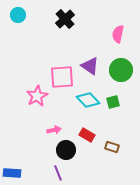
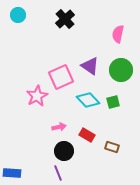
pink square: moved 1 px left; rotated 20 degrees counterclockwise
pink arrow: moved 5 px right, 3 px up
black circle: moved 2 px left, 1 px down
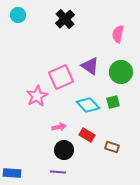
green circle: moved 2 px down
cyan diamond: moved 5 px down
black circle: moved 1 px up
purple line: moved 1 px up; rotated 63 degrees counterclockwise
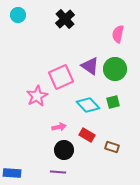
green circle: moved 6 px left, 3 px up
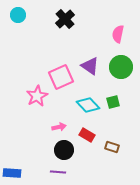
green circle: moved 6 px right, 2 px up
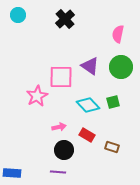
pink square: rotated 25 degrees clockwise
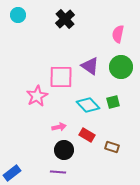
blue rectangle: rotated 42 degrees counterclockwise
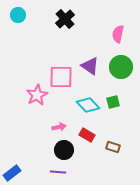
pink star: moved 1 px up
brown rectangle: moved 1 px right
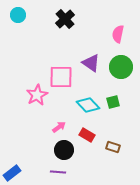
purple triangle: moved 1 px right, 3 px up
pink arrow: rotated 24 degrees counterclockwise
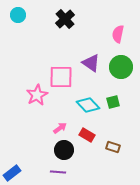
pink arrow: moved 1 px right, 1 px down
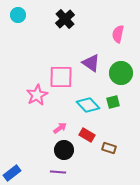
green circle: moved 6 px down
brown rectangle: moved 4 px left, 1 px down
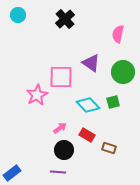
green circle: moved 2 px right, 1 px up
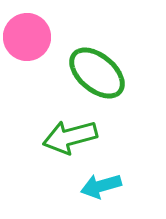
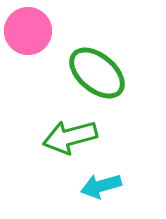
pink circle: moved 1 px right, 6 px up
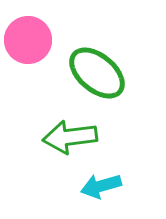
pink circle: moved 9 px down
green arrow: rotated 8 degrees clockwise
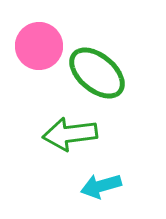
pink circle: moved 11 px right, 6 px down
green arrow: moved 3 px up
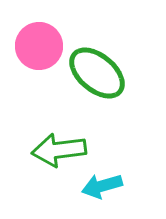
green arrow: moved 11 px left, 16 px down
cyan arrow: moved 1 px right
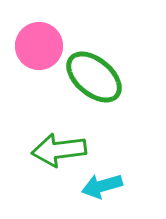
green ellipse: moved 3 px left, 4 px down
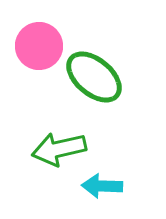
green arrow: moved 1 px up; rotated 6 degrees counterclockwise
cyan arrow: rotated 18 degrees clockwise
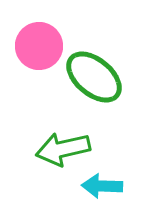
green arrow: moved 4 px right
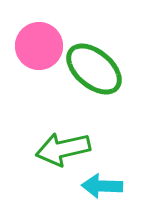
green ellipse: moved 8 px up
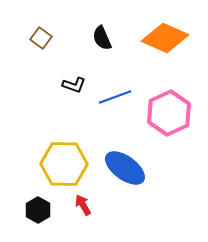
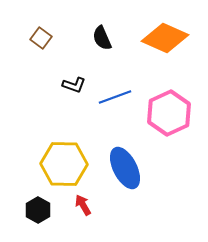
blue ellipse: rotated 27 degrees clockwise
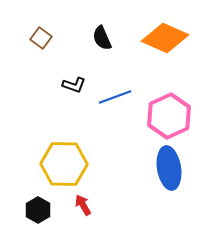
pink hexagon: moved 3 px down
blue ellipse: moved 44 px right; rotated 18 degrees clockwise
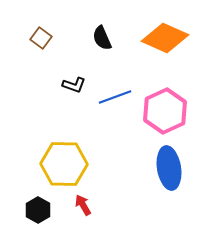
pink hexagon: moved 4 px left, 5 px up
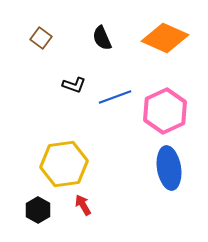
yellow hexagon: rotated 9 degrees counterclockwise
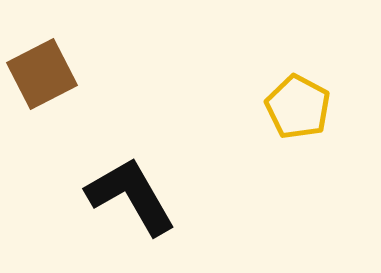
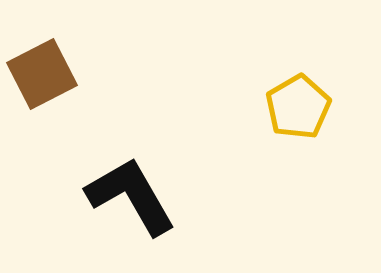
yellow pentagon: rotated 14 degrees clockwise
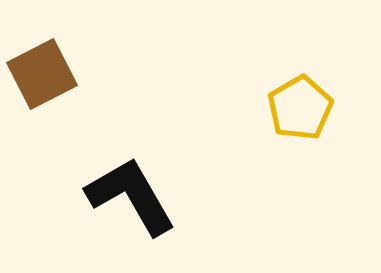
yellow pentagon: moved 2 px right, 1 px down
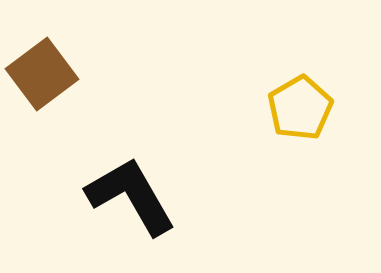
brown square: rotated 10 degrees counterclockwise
· · · ·
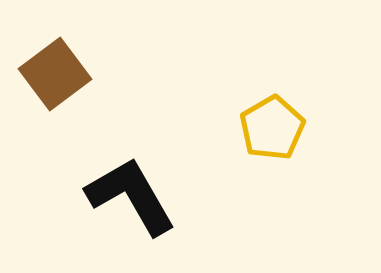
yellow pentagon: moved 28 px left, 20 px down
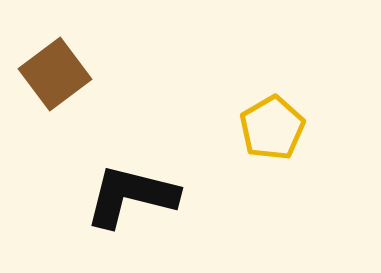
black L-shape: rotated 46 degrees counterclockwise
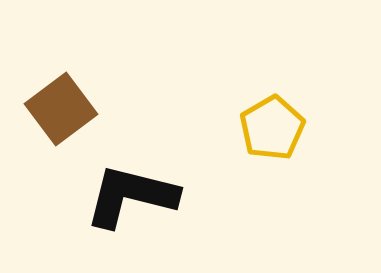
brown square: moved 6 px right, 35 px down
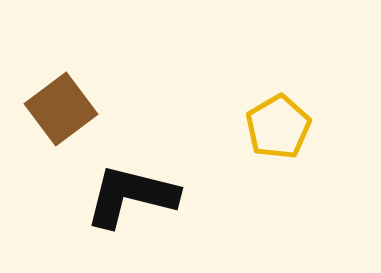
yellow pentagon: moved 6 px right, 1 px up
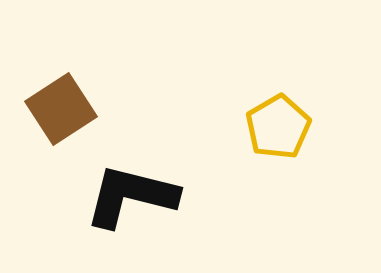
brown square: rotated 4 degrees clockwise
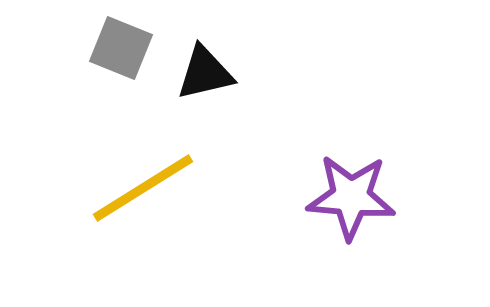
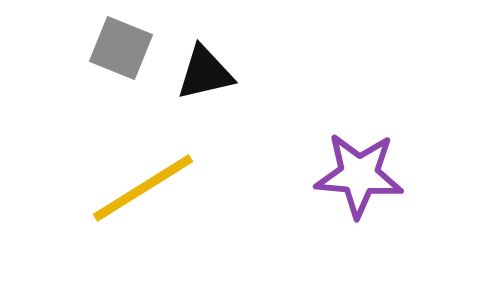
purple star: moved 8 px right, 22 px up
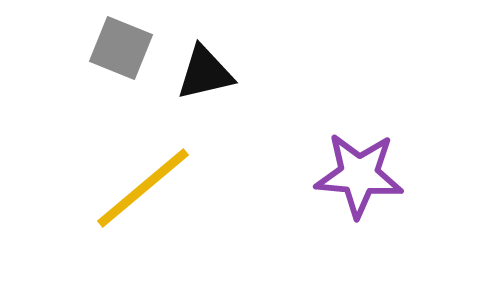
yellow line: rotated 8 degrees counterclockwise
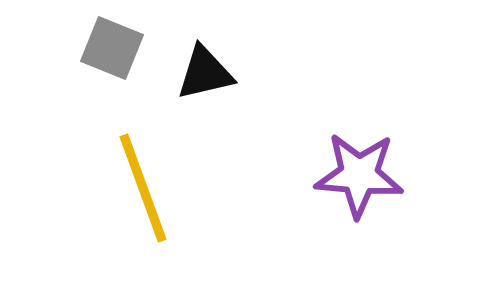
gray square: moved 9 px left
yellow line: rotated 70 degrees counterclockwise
· · · ·
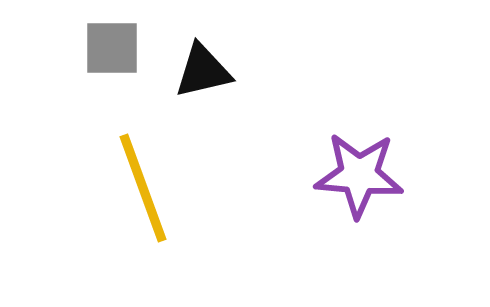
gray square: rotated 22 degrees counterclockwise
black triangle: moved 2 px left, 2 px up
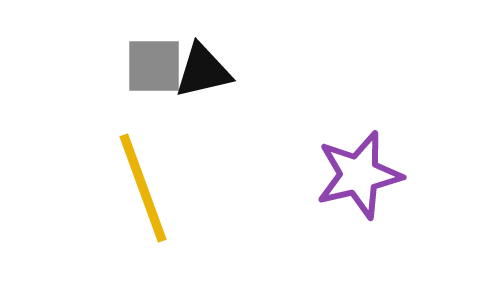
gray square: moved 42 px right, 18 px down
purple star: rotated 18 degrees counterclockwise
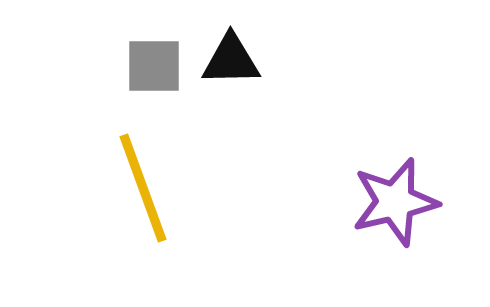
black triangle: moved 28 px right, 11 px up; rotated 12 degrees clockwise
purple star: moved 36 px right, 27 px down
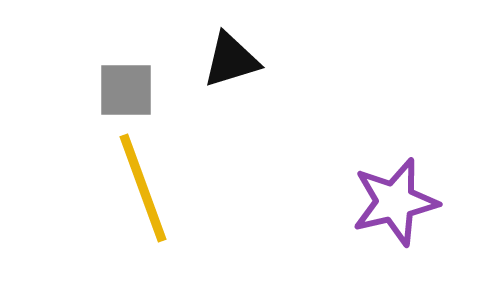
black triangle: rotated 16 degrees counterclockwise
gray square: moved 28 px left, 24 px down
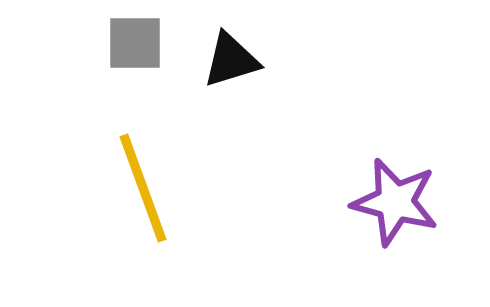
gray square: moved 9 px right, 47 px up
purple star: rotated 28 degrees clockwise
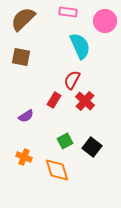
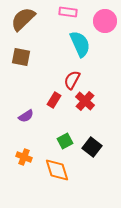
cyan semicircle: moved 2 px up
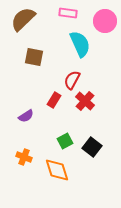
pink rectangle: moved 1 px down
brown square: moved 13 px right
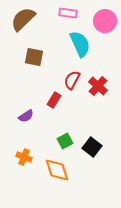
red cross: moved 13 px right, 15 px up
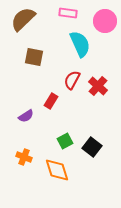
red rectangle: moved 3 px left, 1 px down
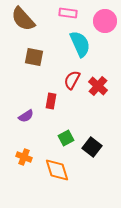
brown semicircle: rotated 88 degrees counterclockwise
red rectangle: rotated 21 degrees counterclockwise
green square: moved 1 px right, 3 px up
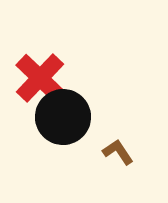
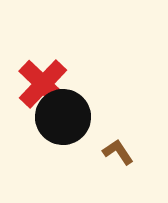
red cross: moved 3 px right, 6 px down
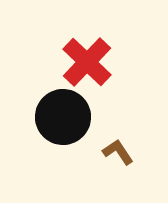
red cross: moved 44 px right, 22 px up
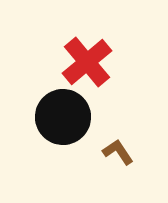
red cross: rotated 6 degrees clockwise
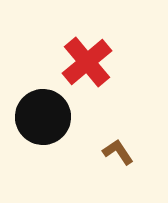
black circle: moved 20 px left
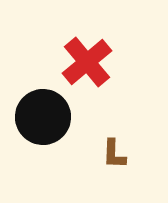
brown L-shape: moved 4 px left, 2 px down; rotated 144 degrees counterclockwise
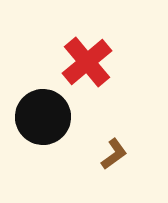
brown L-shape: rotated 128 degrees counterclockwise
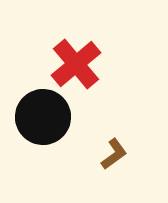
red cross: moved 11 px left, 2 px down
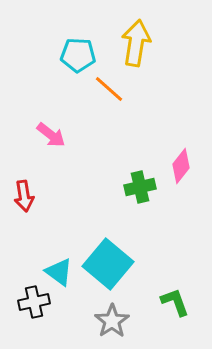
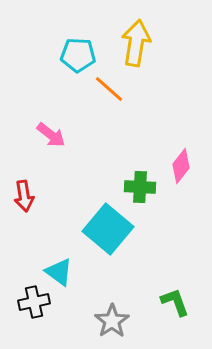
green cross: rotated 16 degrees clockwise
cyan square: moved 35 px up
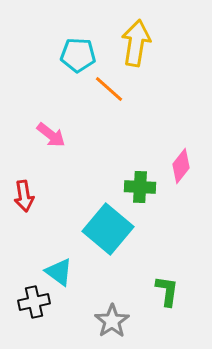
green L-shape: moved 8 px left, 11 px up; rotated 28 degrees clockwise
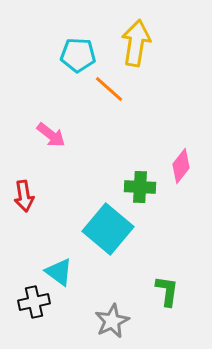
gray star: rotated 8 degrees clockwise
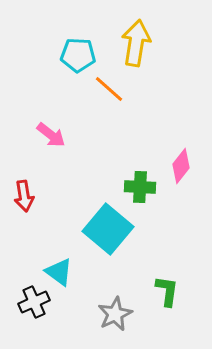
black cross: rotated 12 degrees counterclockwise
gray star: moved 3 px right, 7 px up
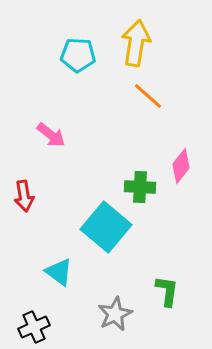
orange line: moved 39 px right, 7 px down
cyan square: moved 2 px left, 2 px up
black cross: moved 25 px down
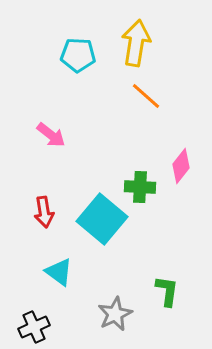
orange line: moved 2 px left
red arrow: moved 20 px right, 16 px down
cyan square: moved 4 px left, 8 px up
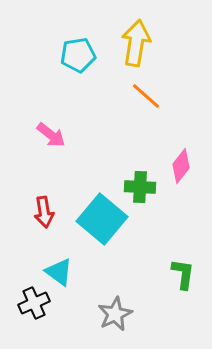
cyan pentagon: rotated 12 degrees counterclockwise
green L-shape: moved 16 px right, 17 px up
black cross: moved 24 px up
· · · ·
CHALLENGE
In the records above, copy the lines verbatim, starting with the line containing "pink square: moved" and ending with the line containing "pink circle: moved 1 px right, 6 px up", both included. Omit the picture lines from your copy.

COMPLETED EXERCISE
pink square: moved 1 px left; rotated 20 degrees counterclockwise
pink arrow: moved 5 px right, 3 px up
black circle: moved 2 px left, 1 px down
green circle: moved 2 px down
cyan diamond: moved 5 px down
black circle: moved 1 px up
purple line: moved 1 px up; rotated 63 degrees counterclockwise
green circle: moved 6 px left, 3 px up
green circle: moved 6 px right, 2 px up
pink square: rotated 25 degrees clockwise
blue rectangle: rotated 42 degrees counterclockwise
pink star: moved 1 px up
brown rectangle: moved 1 px right
purple triangle: moved 1 px right, 3 px up
pink arrow: rotated 24 degrees counterclockwise
pink arrow: moved 1 px right, 1 px down
green circle: moved 6 px down
brown rectangle: moved 4 px left, 1 px down
green circle: moved 2 px right, 1 px up
pink circle: moved 1 px right, 6 px up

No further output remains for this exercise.